In full and without alteration, write out the lines below.

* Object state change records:
※ ※ ※
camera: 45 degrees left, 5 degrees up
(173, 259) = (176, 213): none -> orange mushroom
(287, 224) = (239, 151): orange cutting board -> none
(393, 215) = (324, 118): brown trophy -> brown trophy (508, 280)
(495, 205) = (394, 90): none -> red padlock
※ ※ ※
* RESPONSE BOX:
camera: 45 degrees left, 5 degrees up
(173, 259) = (176, 213): none -> orange mushroom
(287, 224) = (239, 151): orange cutting board -> none
(393, 215) = (324, 118): brown trophy -> brown trophy (508, 280)
(495, 205) = (394, 90): none -> red padlock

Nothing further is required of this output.